GIVEN PROBLEM:
Pull out every line below that contains the string "kern", treating uppercase and lowercase letters as different.
§ §
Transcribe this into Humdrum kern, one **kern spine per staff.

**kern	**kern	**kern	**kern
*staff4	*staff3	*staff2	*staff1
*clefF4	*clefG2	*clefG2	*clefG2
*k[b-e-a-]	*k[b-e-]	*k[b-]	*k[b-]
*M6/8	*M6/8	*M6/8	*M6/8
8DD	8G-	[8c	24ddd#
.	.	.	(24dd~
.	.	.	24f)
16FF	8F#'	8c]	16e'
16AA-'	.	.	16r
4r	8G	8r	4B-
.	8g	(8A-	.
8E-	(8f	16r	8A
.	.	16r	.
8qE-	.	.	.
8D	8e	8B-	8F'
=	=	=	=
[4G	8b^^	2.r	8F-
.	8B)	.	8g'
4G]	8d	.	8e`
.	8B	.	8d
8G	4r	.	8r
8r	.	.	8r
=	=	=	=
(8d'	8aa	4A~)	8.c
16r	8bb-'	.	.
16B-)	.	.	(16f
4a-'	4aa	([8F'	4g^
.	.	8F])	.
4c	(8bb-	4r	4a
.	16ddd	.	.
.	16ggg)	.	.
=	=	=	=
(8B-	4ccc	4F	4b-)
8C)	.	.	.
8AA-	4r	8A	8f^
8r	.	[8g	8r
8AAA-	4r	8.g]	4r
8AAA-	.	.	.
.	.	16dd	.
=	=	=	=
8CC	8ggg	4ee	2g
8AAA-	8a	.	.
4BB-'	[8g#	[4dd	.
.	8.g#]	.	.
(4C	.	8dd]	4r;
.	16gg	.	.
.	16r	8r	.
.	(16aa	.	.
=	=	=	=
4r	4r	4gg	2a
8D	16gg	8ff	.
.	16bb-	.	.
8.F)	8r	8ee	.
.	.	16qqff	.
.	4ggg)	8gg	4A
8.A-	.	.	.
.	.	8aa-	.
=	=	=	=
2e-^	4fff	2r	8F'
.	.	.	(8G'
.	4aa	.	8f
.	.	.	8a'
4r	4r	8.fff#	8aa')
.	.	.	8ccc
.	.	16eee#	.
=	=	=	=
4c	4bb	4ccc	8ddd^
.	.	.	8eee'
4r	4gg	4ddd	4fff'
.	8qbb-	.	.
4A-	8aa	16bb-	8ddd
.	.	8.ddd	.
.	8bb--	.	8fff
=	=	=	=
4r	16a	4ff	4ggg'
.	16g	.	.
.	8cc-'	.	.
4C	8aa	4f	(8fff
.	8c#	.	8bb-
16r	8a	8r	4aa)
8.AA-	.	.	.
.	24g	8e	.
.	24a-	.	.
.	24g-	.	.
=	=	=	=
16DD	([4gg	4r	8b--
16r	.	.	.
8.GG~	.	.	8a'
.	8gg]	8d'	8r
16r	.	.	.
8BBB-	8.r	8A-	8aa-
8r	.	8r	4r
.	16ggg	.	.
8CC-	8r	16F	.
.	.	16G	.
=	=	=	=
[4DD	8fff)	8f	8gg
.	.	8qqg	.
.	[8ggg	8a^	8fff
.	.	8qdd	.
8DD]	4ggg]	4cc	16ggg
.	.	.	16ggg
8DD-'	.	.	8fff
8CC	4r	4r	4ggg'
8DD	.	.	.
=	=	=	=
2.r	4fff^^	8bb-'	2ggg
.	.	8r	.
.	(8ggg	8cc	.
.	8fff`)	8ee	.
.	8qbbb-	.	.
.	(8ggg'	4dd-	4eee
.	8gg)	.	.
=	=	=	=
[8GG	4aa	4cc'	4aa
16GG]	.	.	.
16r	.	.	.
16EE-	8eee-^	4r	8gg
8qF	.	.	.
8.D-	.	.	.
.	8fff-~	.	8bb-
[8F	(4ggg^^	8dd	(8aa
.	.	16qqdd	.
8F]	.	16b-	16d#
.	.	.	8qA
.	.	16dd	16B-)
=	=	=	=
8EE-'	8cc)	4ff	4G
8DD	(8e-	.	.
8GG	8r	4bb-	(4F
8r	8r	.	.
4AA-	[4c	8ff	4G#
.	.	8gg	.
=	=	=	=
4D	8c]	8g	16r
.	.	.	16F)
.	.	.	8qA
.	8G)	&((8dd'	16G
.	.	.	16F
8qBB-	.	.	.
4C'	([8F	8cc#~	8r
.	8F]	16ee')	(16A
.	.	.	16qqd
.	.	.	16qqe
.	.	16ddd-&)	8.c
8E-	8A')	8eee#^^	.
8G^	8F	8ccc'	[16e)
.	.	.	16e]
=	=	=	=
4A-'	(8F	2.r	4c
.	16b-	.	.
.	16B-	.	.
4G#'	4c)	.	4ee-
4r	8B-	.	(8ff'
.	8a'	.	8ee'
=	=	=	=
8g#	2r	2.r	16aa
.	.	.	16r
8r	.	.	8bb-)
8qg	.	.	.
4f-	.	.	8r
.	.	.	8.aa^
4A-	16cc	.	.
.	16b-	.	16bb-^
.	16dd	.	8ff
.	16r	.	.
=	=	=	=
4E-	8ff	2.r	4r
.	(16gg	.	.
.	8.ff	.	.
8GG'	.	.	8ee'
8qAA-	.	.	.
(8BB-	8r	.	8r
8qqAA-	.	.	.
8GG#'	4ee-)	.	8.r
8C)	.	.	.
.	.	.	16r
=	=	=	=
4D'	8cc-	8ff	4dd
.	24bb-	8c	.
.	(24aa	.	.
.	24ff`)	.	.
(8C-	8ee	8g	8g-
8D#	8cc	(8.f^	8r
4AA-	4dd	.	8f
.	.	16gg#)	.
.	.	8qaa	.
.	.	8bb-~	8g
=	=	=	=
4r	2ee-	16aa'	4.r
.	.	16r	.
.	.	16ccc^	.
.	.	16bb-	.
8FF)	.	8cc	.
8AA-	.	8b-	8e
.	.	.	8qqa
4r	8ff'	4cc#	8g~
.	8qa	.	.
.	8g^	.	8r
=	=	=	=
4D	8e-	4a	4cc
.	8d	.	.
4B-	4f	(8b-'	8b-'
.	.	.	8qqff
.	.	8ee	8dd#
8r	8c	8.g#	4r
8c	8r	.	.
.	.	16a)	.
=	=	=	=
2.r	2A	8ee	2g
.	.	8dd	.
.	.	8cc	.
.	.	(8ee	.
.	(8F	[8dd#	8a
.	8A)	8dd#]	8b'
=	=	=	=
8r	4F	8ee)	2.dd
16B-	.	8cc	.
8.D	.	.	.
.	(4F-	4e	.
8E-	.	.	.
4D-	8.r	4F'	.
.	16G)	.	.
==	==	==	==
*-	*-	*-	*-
§ §
FULL OUTPUT:
Transcribe this into Humdrum kern, one **kern spine per staff.
**kern	**kern	**kern	**kern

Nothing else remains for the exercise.